Go through the records below and show every line with the string "blue".

[Before-and-after coordinate records]

──────────

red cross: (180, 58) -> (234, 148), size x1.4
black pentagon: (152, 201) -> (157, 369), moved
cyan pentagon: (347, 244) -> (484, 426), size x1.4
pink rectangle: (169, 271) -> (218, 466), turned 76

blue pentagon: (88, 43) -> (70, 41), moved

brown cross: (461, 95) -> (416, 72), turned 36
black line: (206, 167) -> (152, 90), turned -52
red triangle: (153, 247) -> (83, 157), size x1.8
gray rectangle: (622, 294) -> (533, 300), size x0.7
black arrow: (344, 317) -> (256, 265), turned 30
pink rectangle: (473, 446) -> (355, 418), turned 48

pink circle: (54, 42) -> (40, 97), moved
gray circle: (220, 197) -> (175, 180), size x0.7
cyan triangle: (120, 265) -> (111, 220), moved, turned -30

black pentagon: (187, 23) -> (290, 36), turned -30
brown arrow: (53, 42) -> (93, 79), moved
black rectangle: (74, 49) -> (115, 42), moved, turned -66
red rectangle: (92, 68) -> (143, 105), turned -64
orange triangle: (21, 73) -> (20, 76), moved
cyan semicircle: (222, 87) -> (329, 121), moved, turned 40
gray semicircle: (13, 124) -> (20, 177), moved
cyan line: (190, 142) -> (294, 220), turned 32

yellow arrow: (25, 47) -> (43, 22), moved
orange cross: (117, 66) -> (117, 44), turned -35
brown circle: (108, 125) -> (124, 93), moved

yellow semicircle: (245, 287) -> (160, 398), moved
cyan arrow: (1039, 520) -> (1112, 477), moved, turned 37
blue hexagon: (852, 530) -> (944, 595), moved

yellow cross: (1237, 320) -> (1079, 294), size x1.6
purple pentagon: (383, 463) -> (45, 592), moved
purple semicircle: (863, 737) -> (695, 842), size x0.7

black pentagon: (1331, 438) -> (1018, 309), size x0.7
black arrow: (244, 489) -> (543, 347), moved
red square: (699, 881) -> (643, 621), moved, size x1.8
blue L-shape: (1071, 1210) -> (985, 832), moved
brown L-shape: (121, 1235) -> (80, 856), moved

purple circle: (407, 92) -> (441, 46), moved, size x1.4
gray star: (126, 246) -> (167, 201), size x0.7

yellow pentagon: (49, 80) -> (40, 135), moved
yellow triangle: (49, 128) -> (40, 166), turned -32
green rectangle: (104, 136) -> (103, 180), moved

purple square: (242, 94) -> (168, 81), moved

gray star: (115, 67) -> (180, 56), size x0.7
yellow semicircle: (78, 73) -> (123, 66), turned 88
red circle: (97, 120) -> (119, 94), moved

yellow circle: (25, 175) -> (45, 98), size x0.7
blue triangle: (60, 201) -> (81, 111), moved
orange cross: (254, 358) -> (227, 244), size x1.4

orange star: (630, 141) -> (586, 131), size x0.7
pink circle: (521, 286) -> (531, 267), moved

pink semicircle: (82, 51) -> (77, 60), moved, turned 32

──────────

## Response
blue pentagon: (88, 43) -> (70, 41), moved
blue hexagon: (852, 530) -> (944, 595), moved
blue L-shape: (1071, 1210) -> (985, 832), moved
blue triangle: (60, 201) -> (81, 111), moved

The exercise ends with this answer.